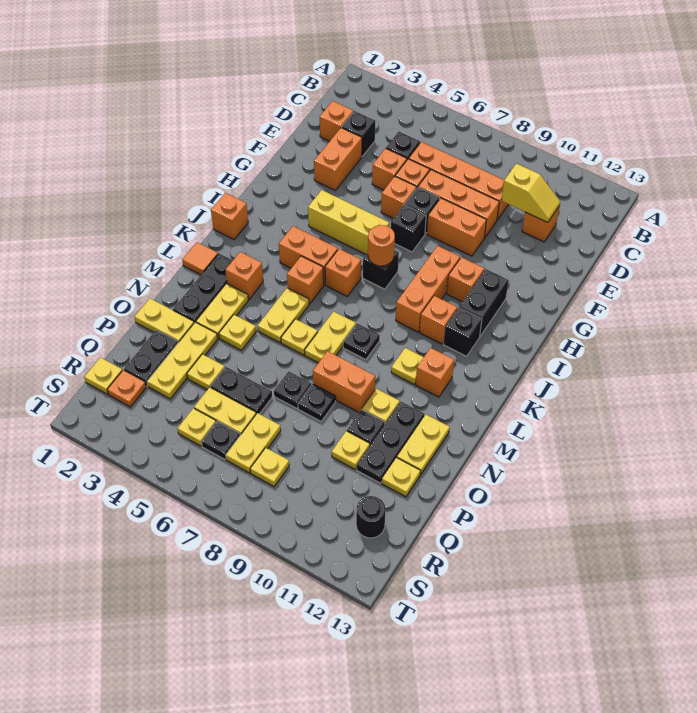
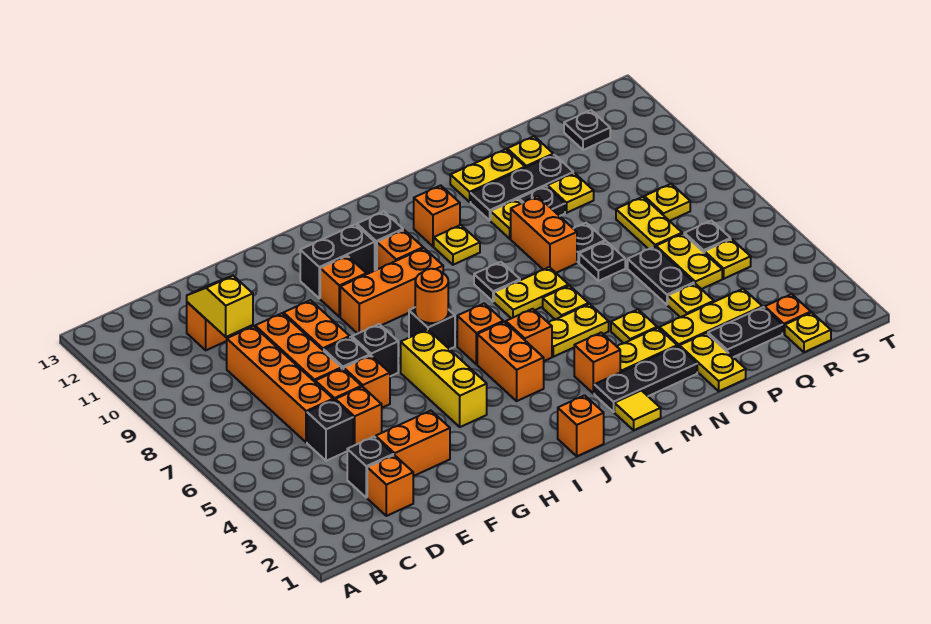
orange tile L1 level 1 -> yellow tile L1 level 1
yellow plate Q7:R7 level 1 -> yellow plate Q7:Q8 level 1
black round brick R12 level 1 -> black plate R12 level 1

Task directions -> Restate precisely, and with nothing added, the lines from the one with "yellow plate Q7:R7" through the final line of the material.

Solution ->
yellow plate Q7:R7 level 1 -> yellow plate Q7:Q8 level 1
black round brick R12 level 1 -> black plate R12 level 1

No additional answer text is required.